Object state comparisons
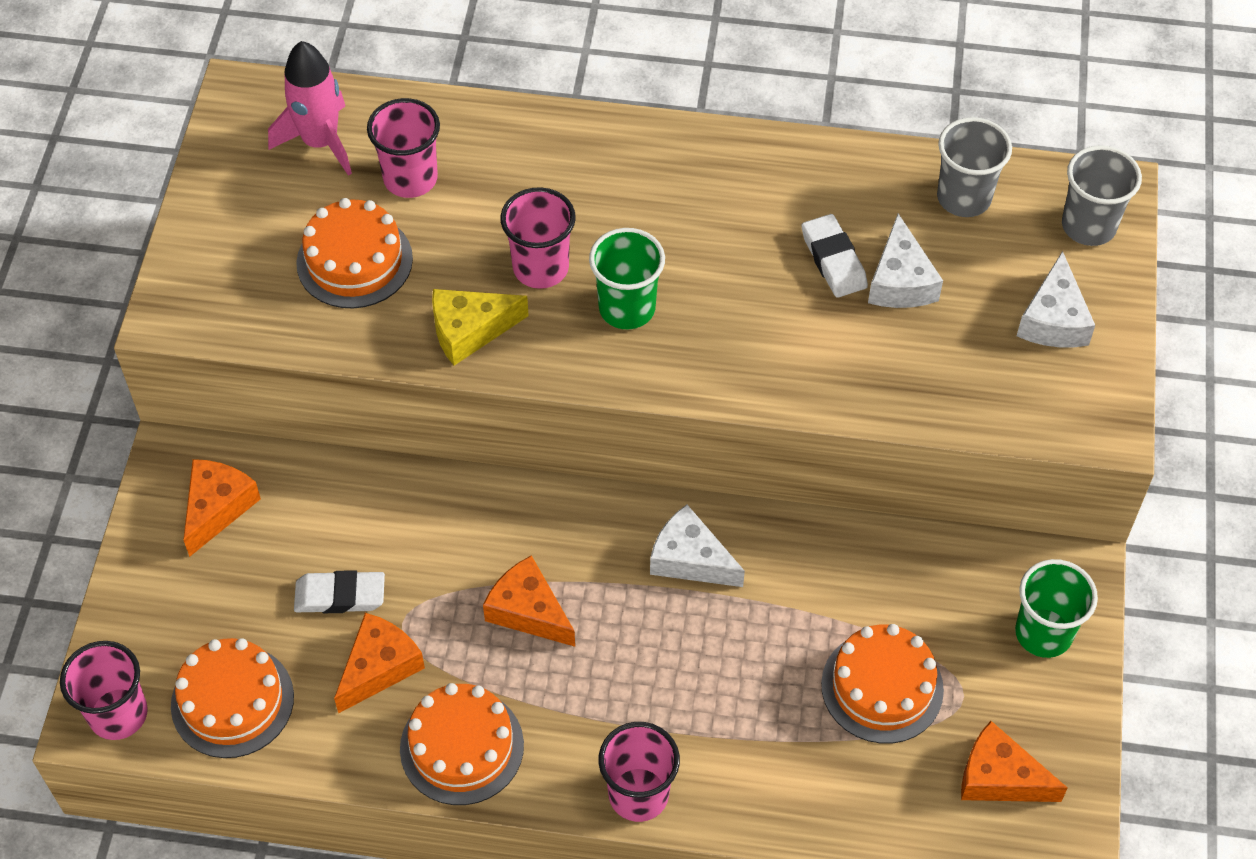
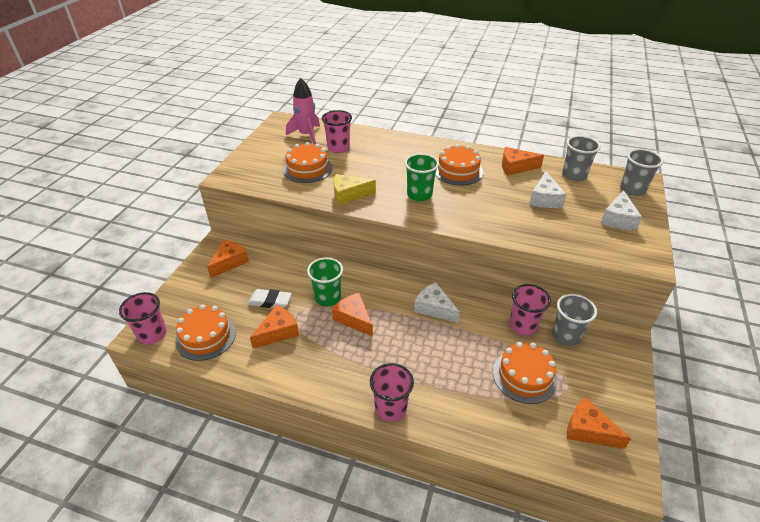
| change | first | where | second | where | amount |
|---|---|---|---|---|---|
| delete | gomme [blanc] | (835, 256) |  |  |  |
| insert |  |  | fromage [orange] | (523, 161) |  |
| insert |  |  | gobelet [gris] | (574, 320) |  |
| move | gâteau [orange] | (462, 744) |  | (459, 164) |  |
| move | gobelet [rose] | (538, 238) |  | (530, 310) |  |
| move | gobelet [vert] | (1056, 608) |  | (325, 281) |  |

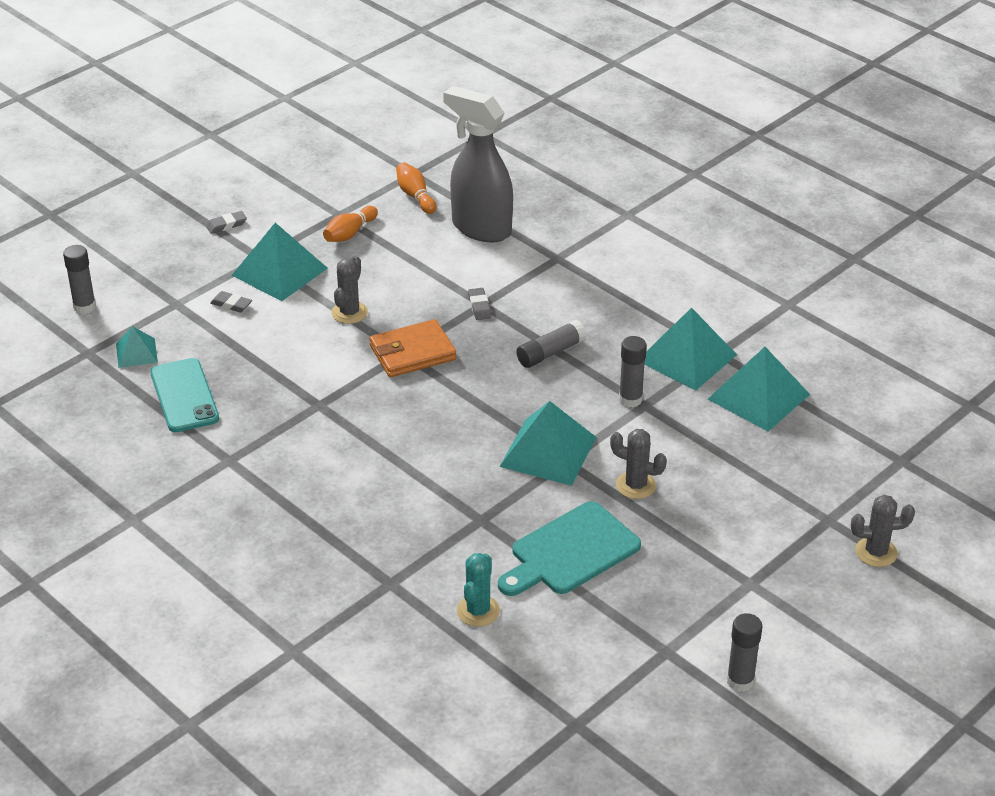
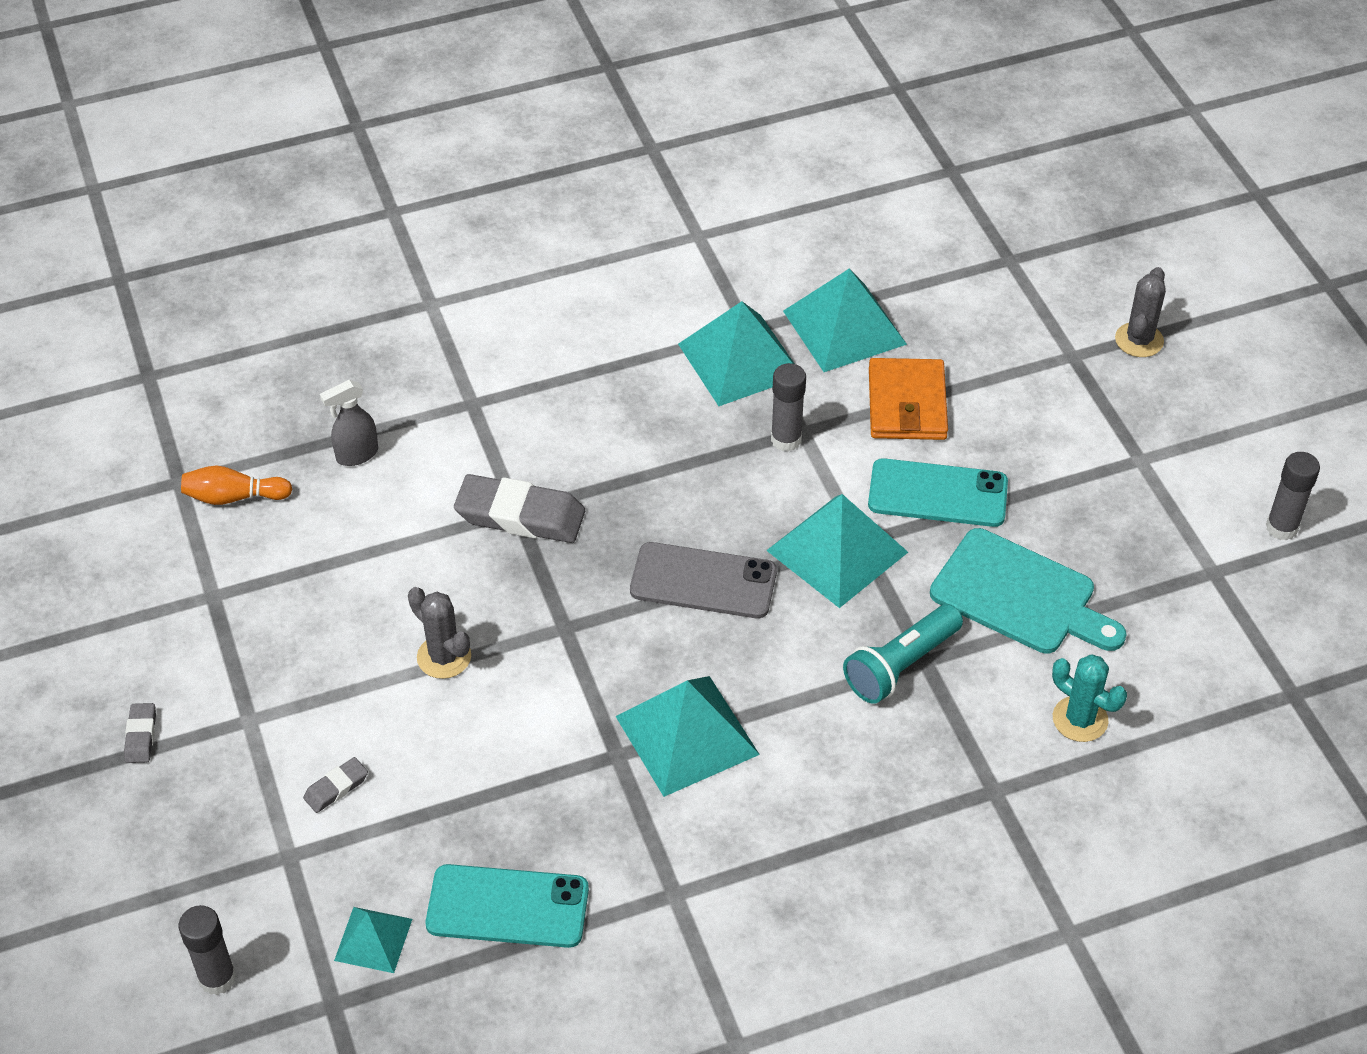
| change | first | where | second | where | amount |
|---|---|---|---|---|---|
| delete | quille [orange] | (350, 224) |  |  |  |
| delete | bâton de colle [gris] | (551, 344) |  |  |  |
| insert |  |  | téléphone [gris] | (703, 580) |  |
| insert |  |  | lampe de poche [turquoise] | (903, 654) |  |
| move | pyramide [turquoise] | (279, 262) |  | (688, 736) |  |
| move | portefeuille [orange] | (412, 348) |  | (908, 399) |  |
| replace | cactus [gris] | (638, 464) | téléphone [turquoise] | (938, 492) |  |
| rotate | planche à découper [turquoise] | (569, 548) |  | (1028, 591) | 45 degrees counterclockwise |
| resize | vaporisateur [gris] | (478, 164) |  | (349, 423) | x0.46 |
| resize | gomme [gris] | (479, 304) |  | (519, 508) | x2.10 |

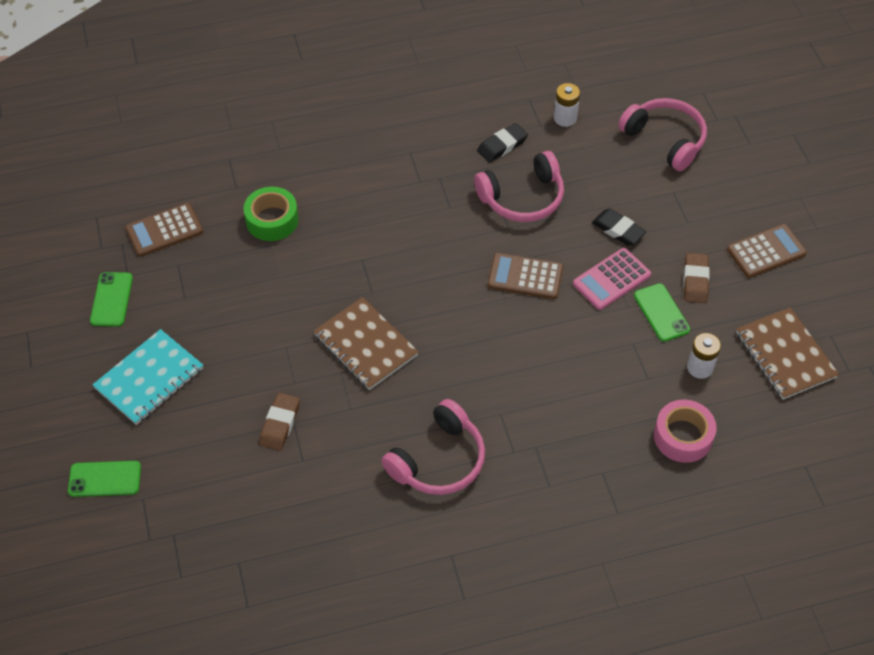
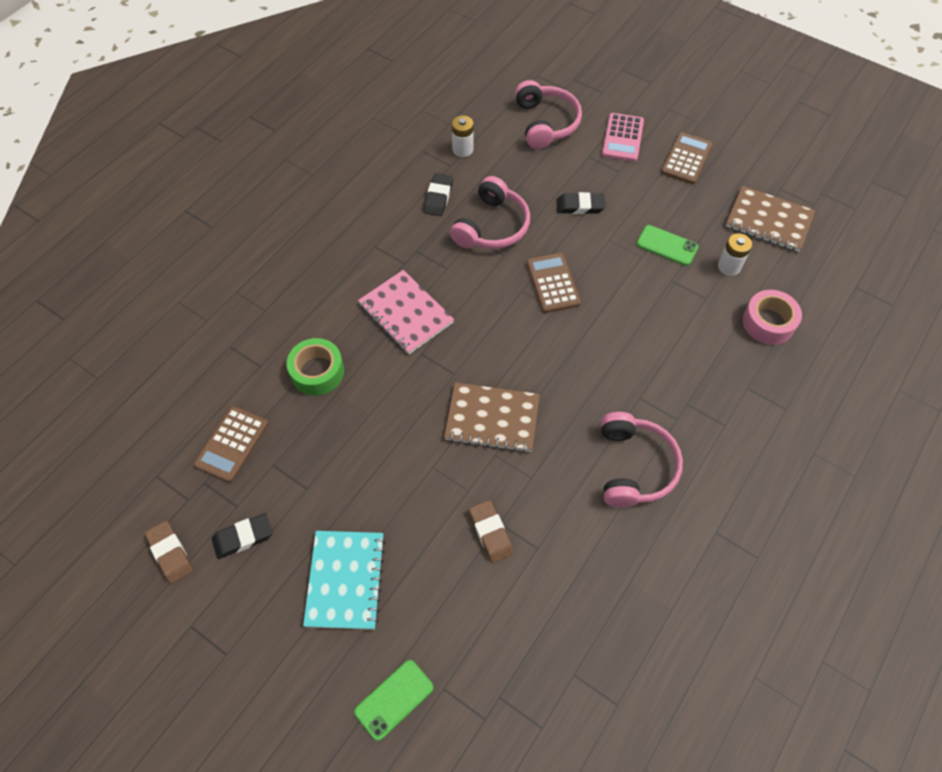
| change | first | where | second | where | amount |
|---|---|---|---|---|---|
| insert |  |  | carnet [rose] | (406, 312) |  |
| move | calculatrice [rose] | (612, 279) |  | (623, 137) |  |
| move | gomme [marron] | (696, 278) |  | (169, 552) |  |
| replace | téléphone [vert] | (111, 299) | gomme [noir] | (242, 536) |  |
| rotate | calculatrice [marron] | (525, 276) |  | (553, 283) | 105 degrees clockwise |
| rotate | casque audio [rose] | (662, 134) |  | (548, 114) | 75 degrees clockwise |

▶ _WORK INSTRUCTION_:
Without including the pictures, return each record above exactly as it stands.

▶ _REPLY TO THE EXERCISE_:
| change | first | where | second | where | amount |
|---|---|---|---|---|---|
| delete | gomme [blanc] | (835, 256) |  |  |  |
| insert |  |  | fromage [orange] | (523, 161) |  |
| insert |  |  | gobelet [gris] | (574, 320) |  |
| move | gâteau [orange] | (462, 744) |  | (459, 164) |  |
| move | gobelet [rose] | (538, 238) |  | (530, 310) |  |
| move | gobelet [vert] | (1056, 608) |  | (325, 281) |  |

| change | first | where | second | where | amount |
|---|---|---|---|---|---|
| delete | quille [orange] | (350, 224) |  |  |  |
| delete | bâton de colle [gris] | (551, 344) |  |  |  |
| insert |  |  | téléphone [gris] | (703, 580) |  |
| insert |  |  | lampe de poche [turquoise] | (903, 654) |  |
| move | pyramide [turquoise] | (279, 262) |  | (688, 736) |  |
| move | portefeuille [orange] | (412, 348) |  | (908, 399) |  |
| replace | cactus [gris] | (638, 464) | téléphone [turquoise] | (938, 492) |  |
| rotate | planche à découper [turquoise] | (569, 548) |  | (1028, 591) | 45 degrees counterclockwise |
| resize | vaporisateur [gris] | (478, 164) |  | (349, 423) | x0.46 |
| resize | gomme [gris] | (479, 304) |  | (519, 508) | x2.10 |

| change | first | where | second | where | amount |
|---|---|---|---|---|---|
| insert |  |  | carnet [rose] | (406, 312) |  |
| move | calculatrice [rose] | (612, 279) |  | (623, 137) |  |
| move | gomme [marron] | (696, 278) |  | (169, 552) |  |
| replace | téléphone [vert] | (111, 299) | gomme [noir] | (242, 536) |  |
| rotate | calculatrice [marron] | (525, 276) |  | (553, 283) | 105 degrees clockwise |
| rotate | casque audio [rose] | (662, 134) |  | (548, 114) | 75 degrees clockwise |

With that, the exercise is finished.